** Opening The data block **

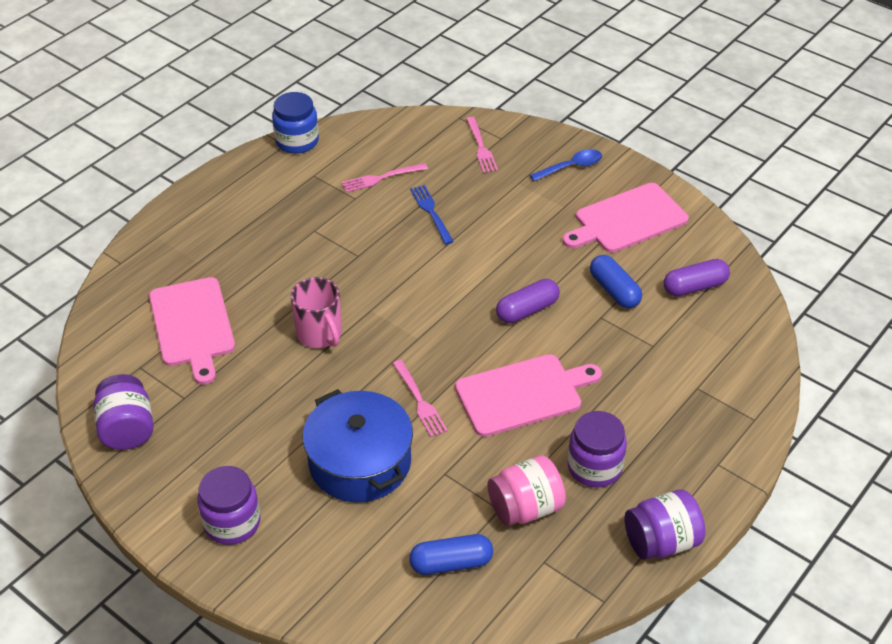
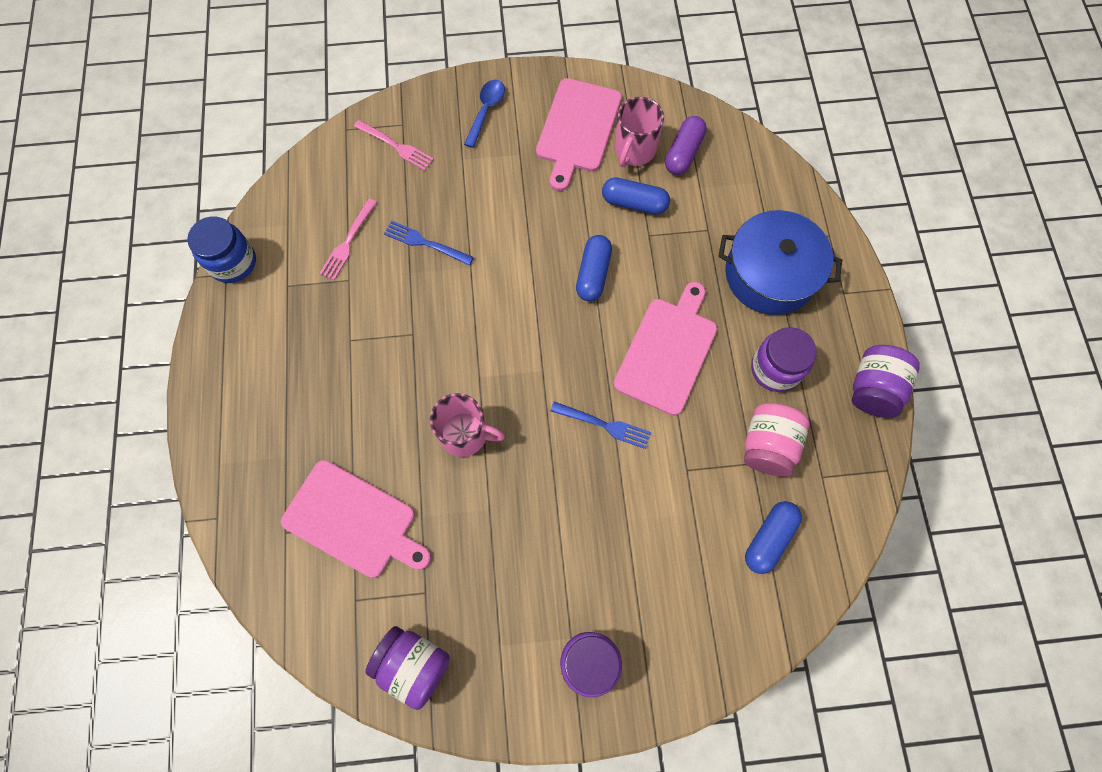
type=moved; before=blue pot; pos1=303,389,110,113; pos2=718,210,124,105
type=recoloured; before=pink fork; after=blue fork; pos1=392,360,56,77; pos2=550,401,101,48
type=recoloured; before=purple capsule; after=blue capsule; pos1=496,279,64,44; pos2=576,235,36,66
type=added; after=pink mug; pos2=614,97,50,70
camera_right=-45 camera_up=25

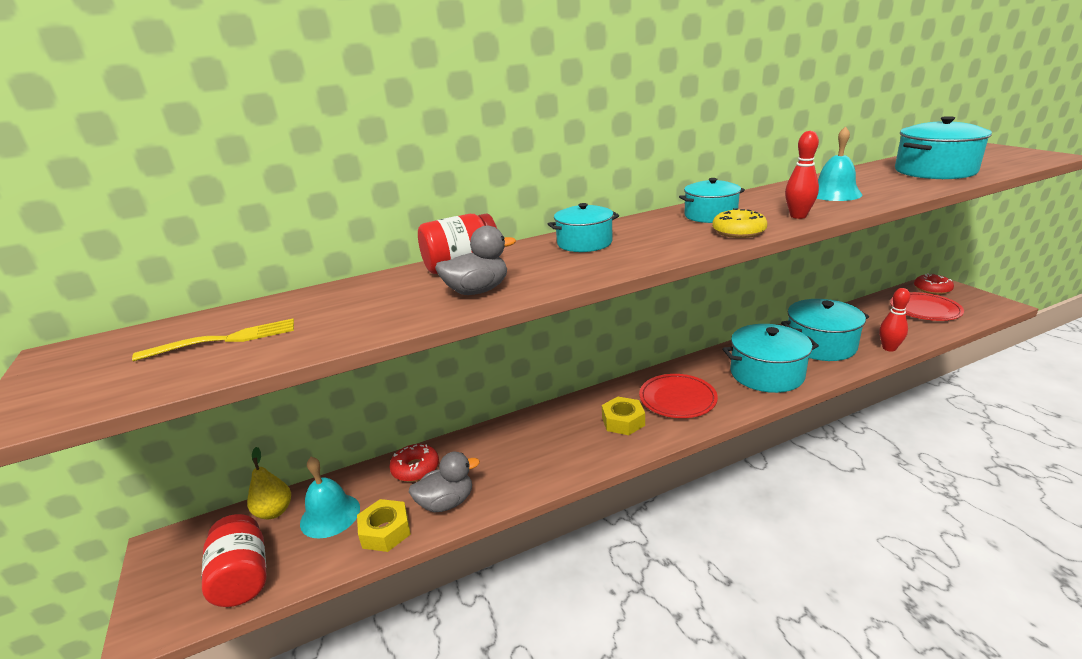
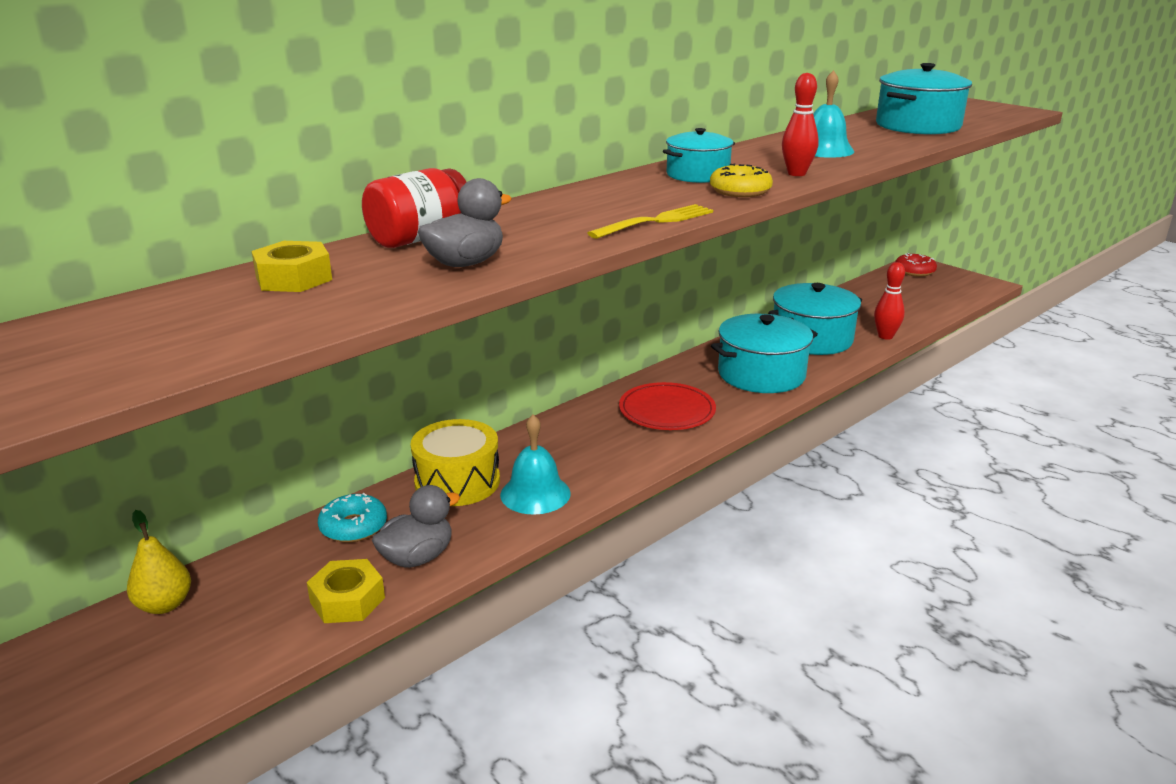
type=moved; before=yellow fork; pos1=132,319,162,42; pos2=588,204,125,35
type=removed; before=red jar; pos1=202,514,65,93
type=moved; before=turquoise bell; pos1=300,457,60,82; pos2=500,415,71,100
type=recoloured; before=red donut; after=turquoise donut; pos1=389,444,50,38; pos2=318,493,69,49
type=removed; before=turquoise pot; pos1=548,203,71,49
type=moved; before=yellow nut; pos1=602,397,43,38; pos2=251,241,81,51
type=removed; before=red plate; pos1=890,292,74,29
type=added; after=yellow drum; pos2=411,419,89,87
camera_right=-20 camera_up=0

** Closing The data block **

## Work instructions
All lines in the listing above that contain "pink" should be shown.

## Output for this exercise
type=recoloured; before=pink fork; after=blue fork; pos1=392,360,56,77; pos2=550,401,101,48
type=added; after=pink mug; pos2=614,97,50,70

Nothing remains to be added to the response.